--- START ---

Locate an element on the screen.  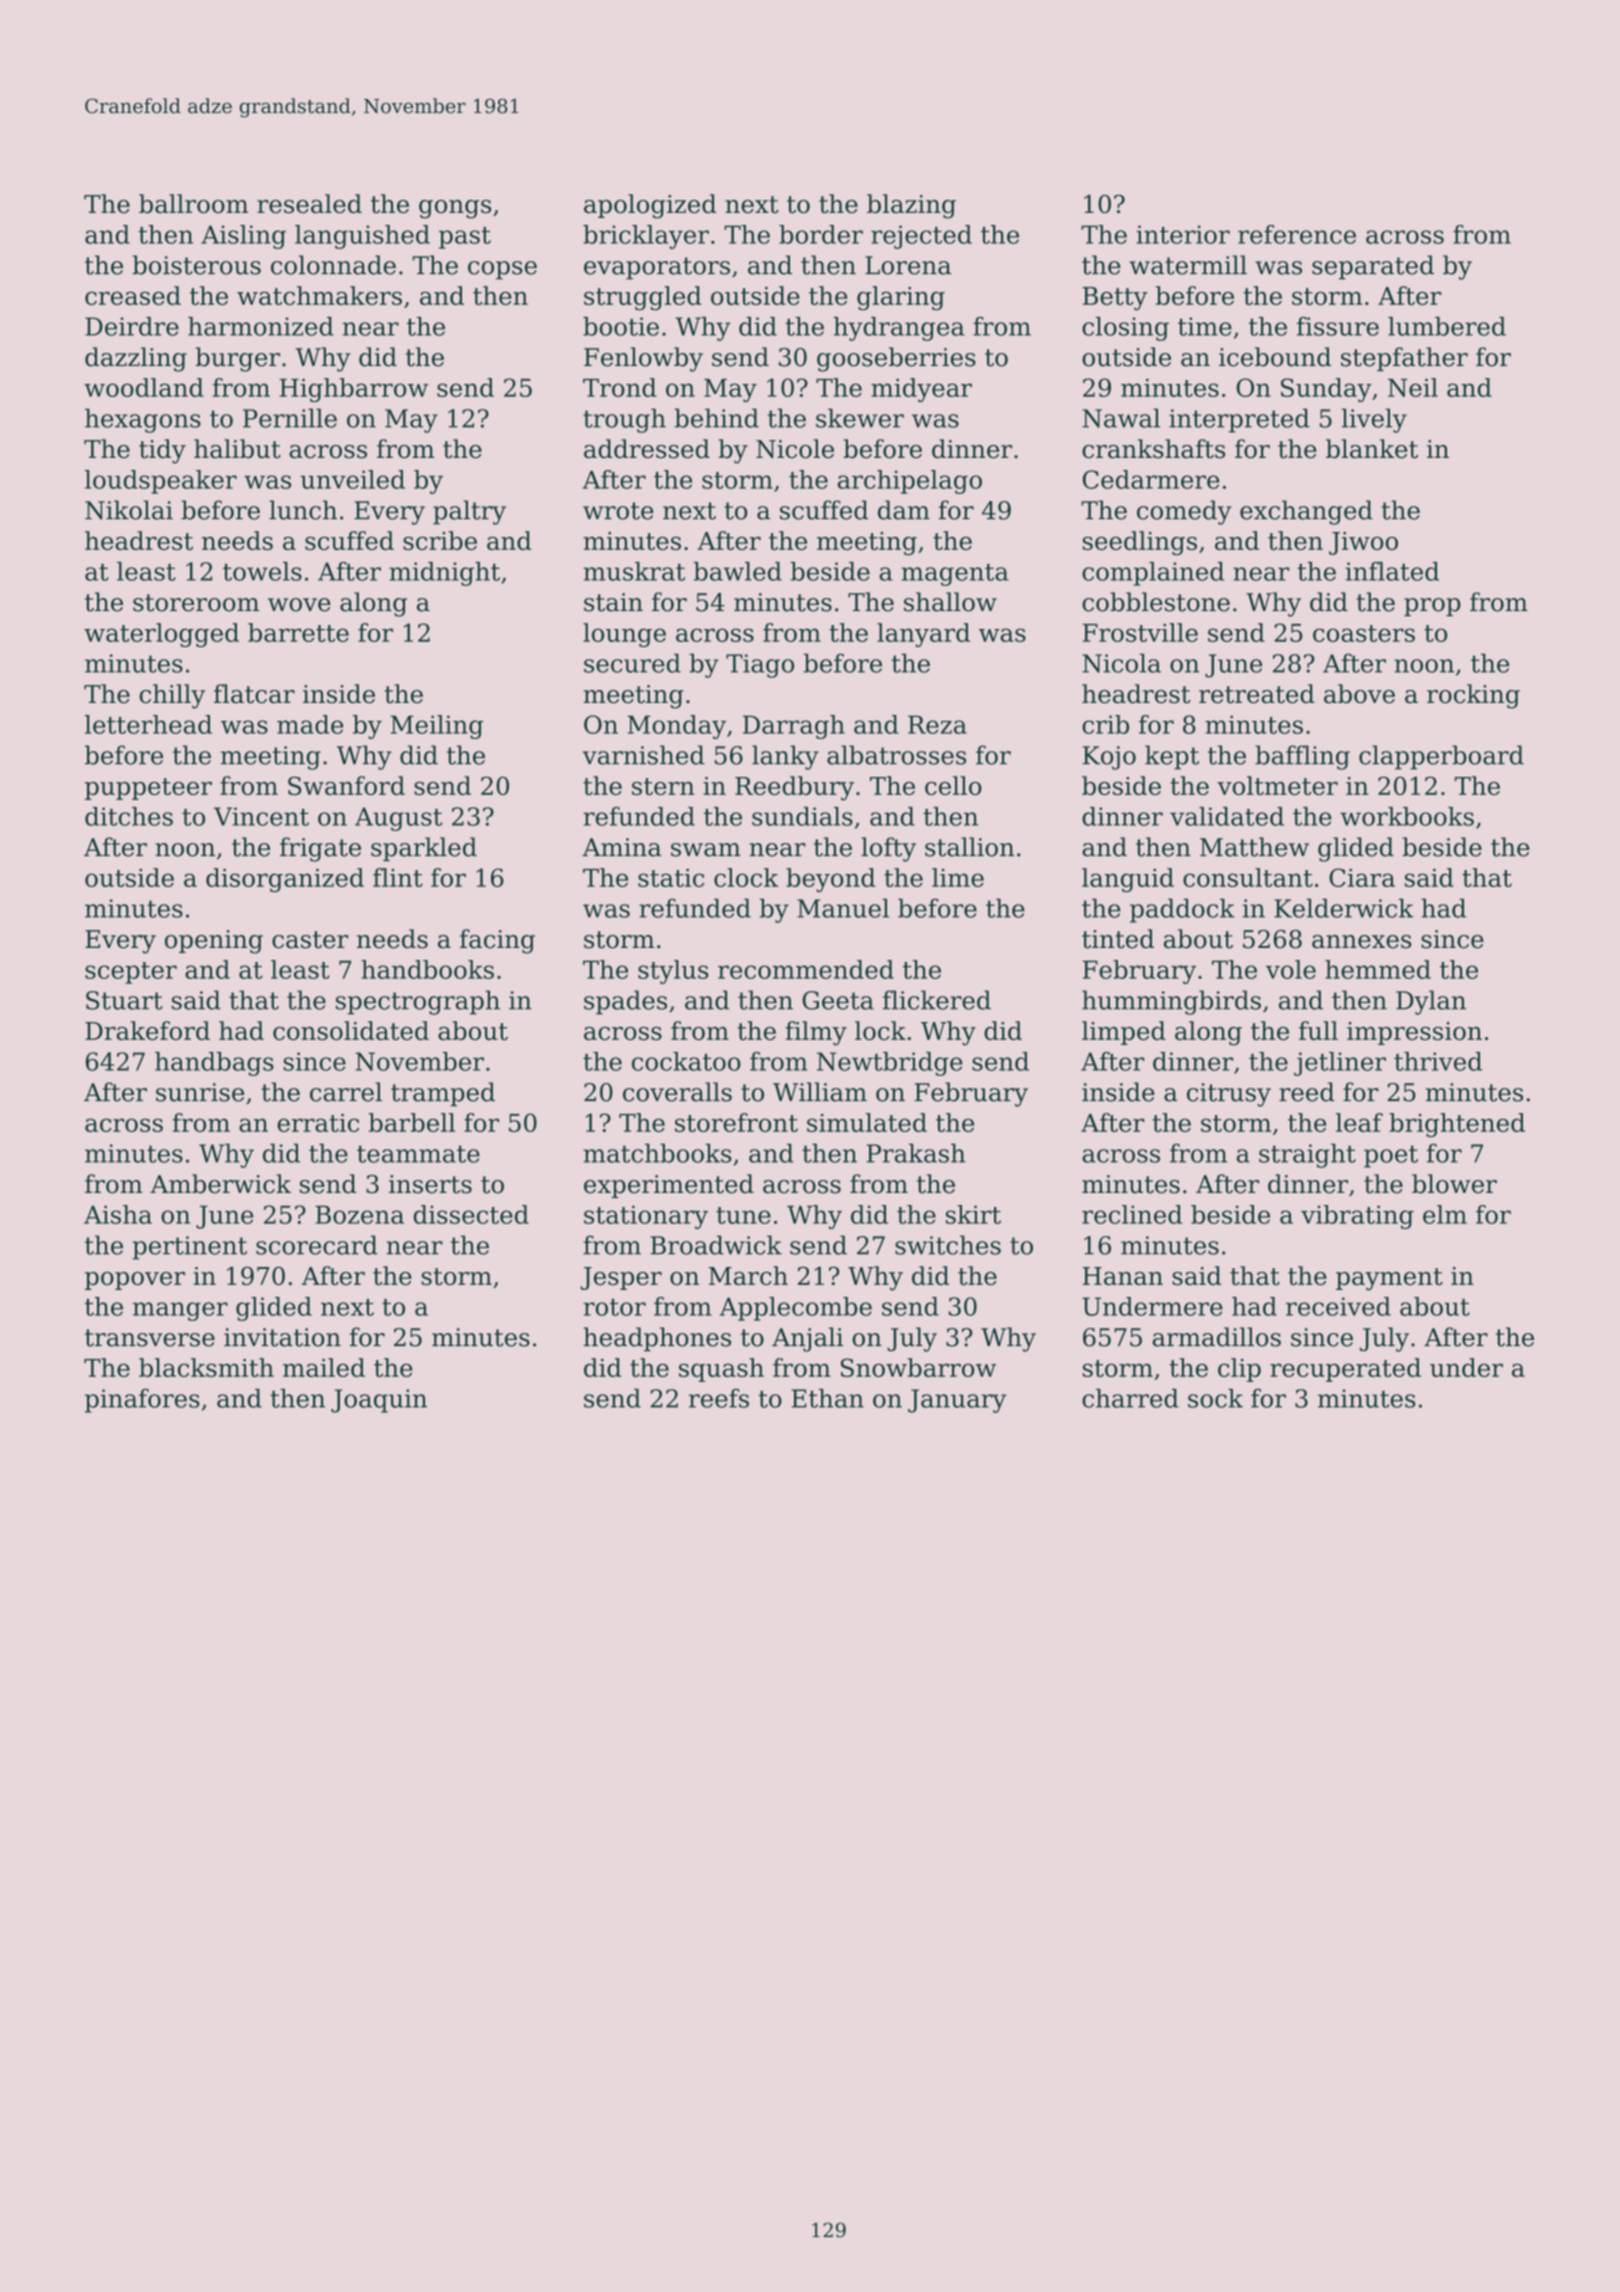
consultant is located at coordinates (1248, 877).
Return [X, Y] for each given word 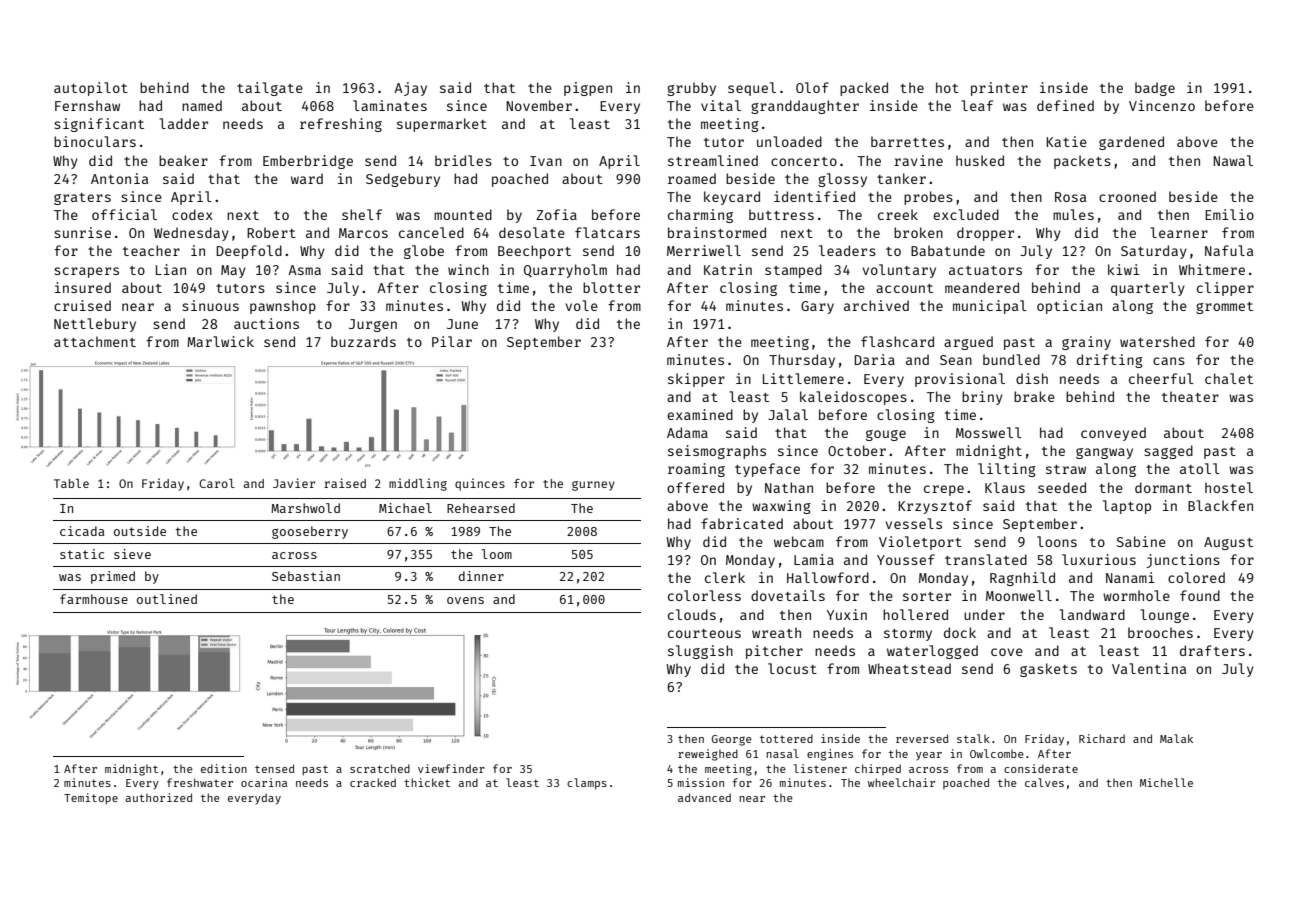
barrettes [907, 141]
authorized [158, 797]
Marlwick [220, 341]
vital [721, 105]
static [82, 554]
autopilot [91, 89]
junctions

--- END ---

### DIRECTIONS:
Rewrite the records above, changing "screen" to "display" and keeping everything else the same. Omit the pictures.

### CORRECT OUTPUT:
Locate an element on the display.  
consultant is located at coordinates (1248, 877).
Return [X, Y] for each given word 
barrettes [907, 141]
authorized [158, 797]
Marlwick [220, 341]
vital [721, 105]
static [82, 554]
autopilot [91, 89]
junctions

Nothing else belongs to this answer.